▶ [What you will do] Extract the lines that carry the string "pink" from the listing.

▶ [Exercise data]
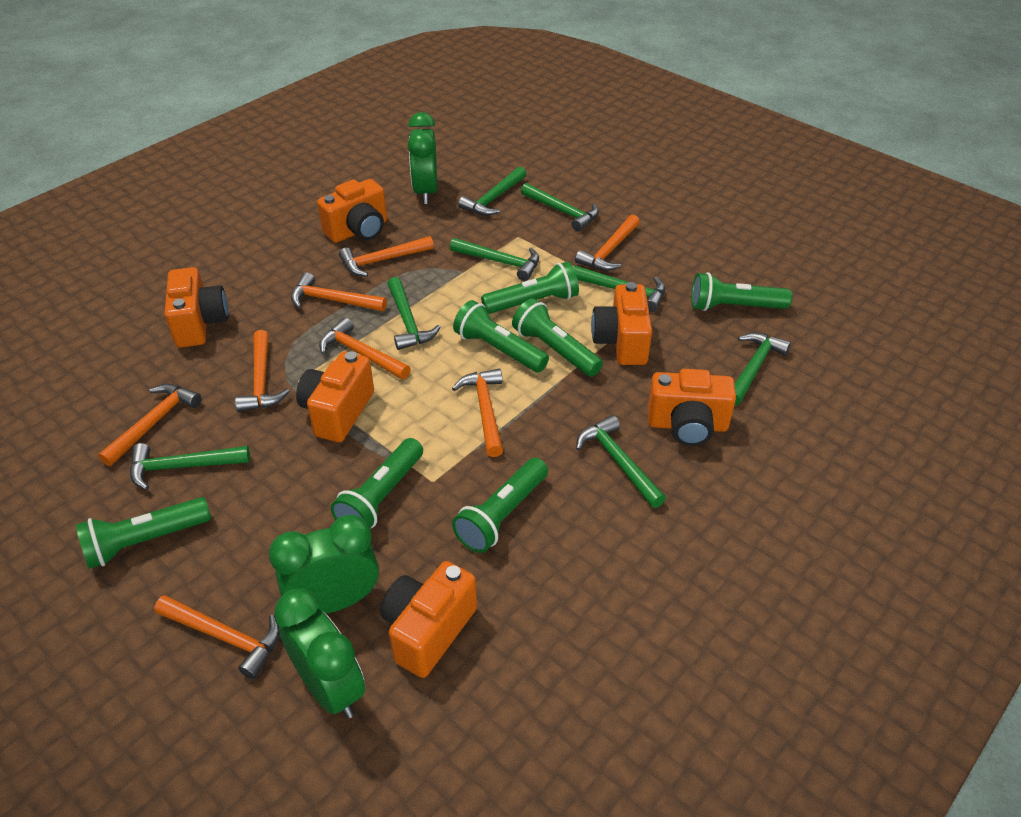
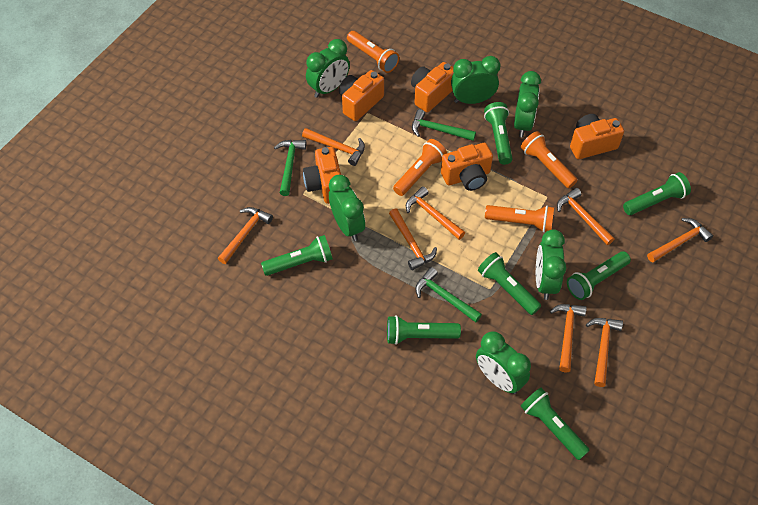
green clock: 3 -> 6
green hammer: 8 -> 3
orange camera: 6 -> 5
orange flashlight: 0 -> 4

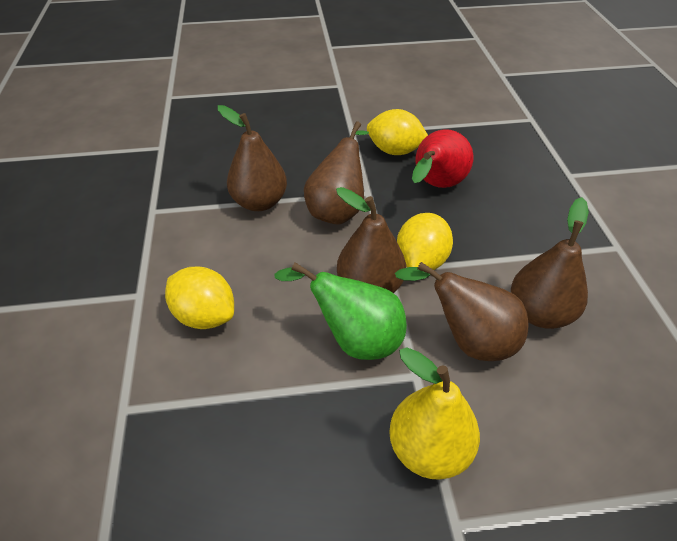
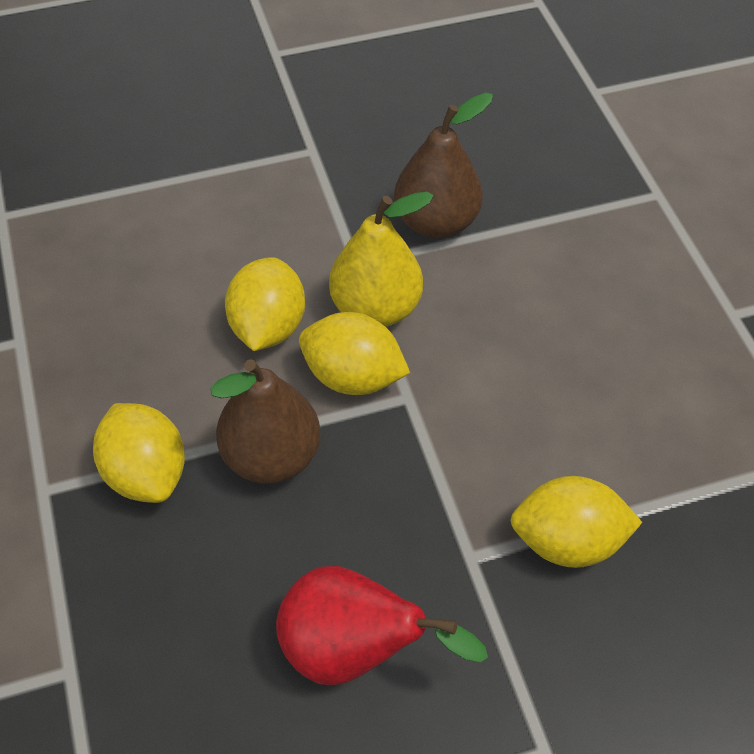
brown pear: 5 -> 2
green pear: 1 -> 0
yellow lemon: 3 -> 4

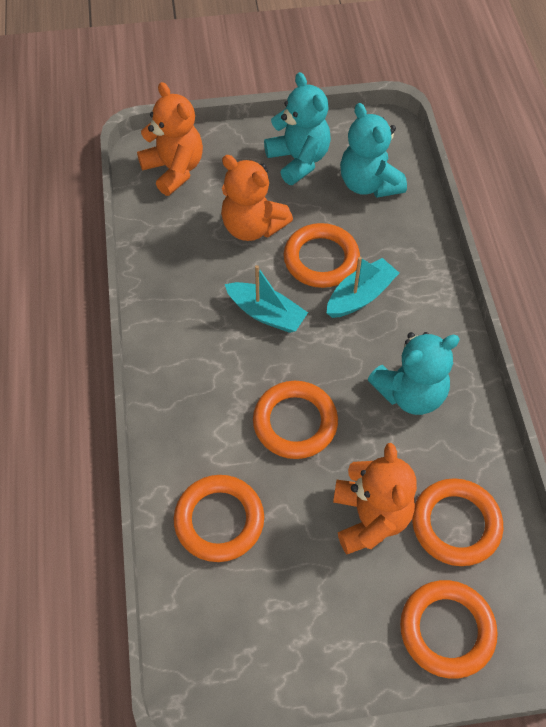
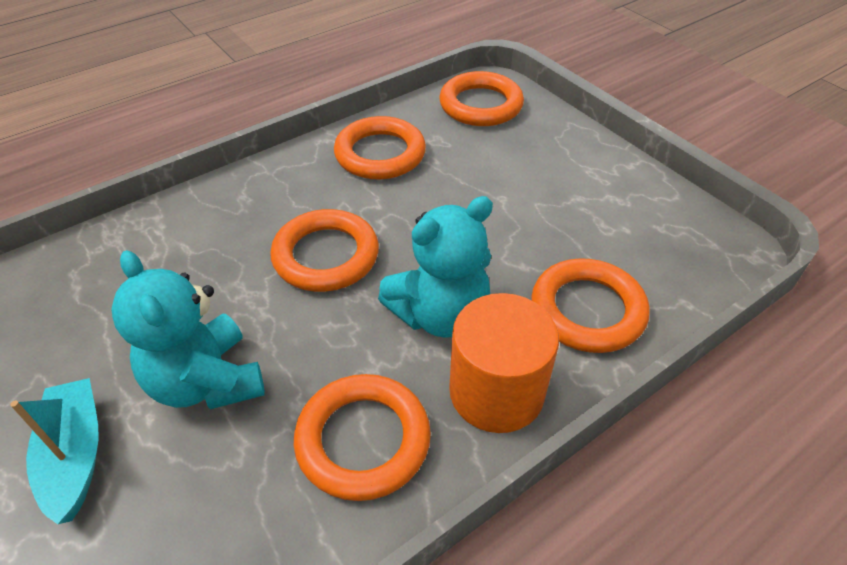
orange cylinder: 0 -> 1
orange teddy bear: 3 -> 0
turquoise boat: 2 -> 1
turquoise teddy bear: 3 -> 2

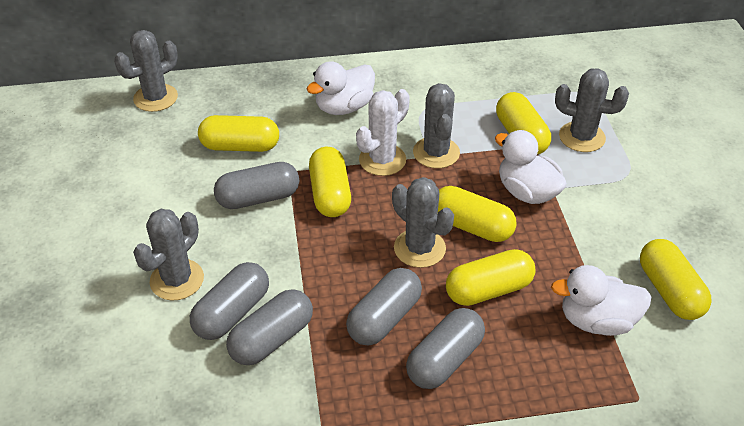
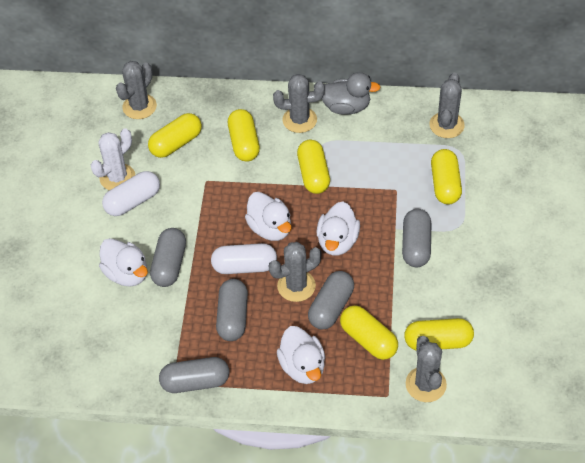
grey duck: 0 -> 1
white capsule: 0 -> 2
white duck: 3 -> 4

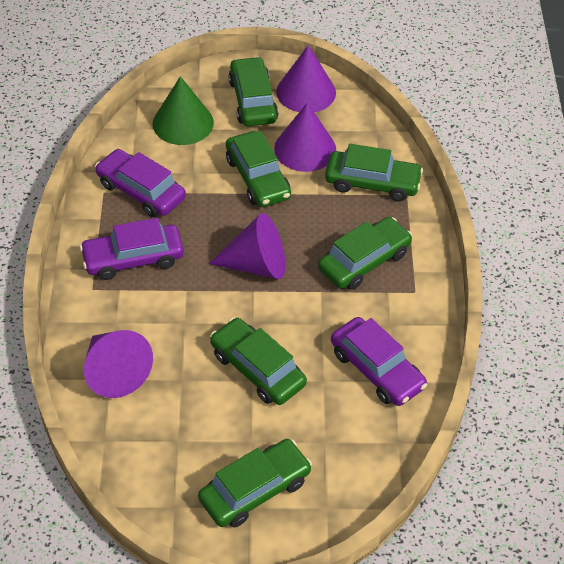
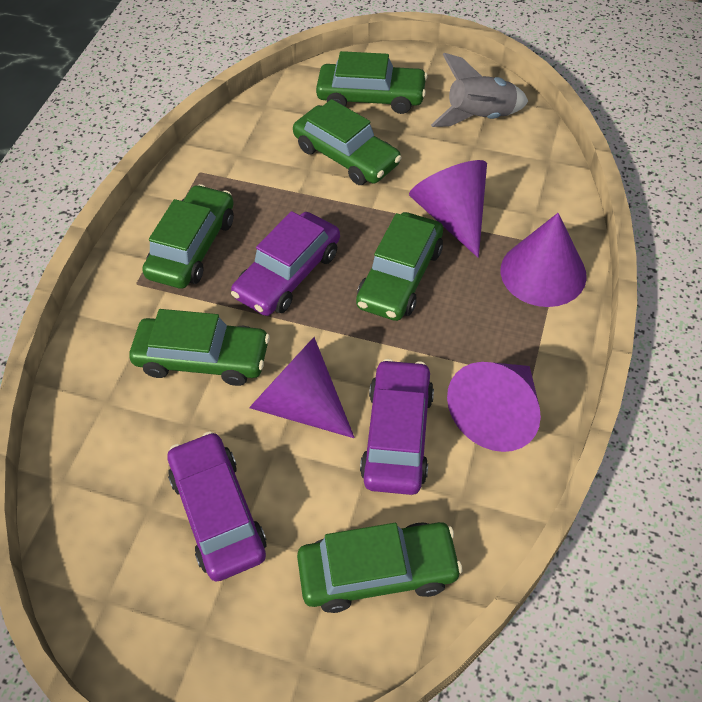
green cone: 1 -> 0
grey rocket: 0 -> 1

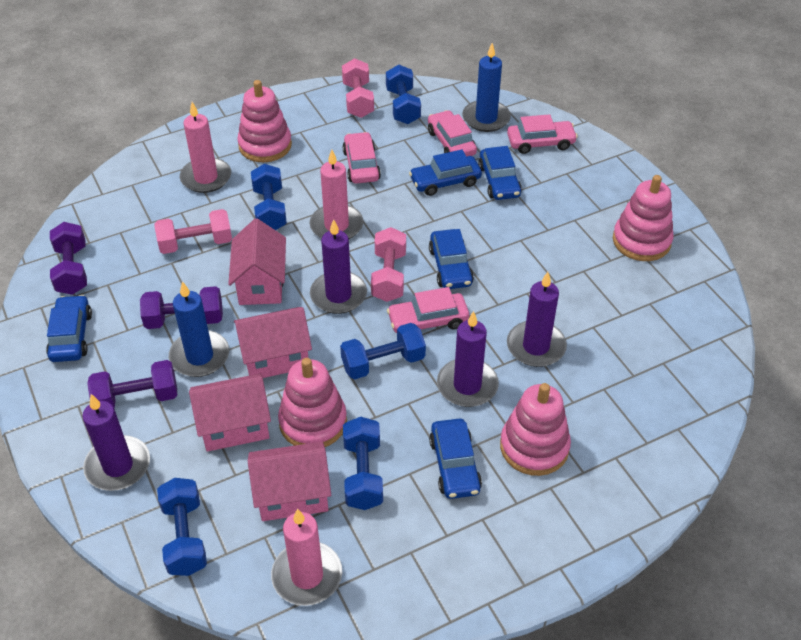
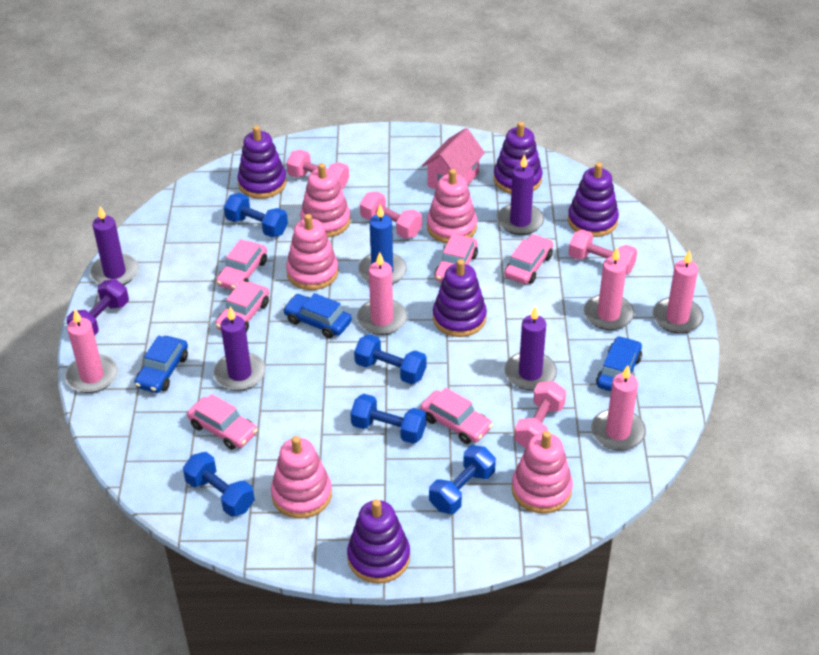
blue candle: 2 -> 1
blue car: 5 -> 3
pink candle: 3 -> 5
pink car: 4 -> 6
pink dumbbell: 3 -> 4
pink house: 4 -> 1
pink stacking toy: 4 -> 5
purple dumbbell: 3 -> 1
purple stacking toy: 0 -> 5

▶ [Solution]
pink candle: 3 -> 5
pink car: 4 -> 6
pink dumbbell: 3 -> 4
pink house: 4 -> 1
pink stacking toy: 4 -> 5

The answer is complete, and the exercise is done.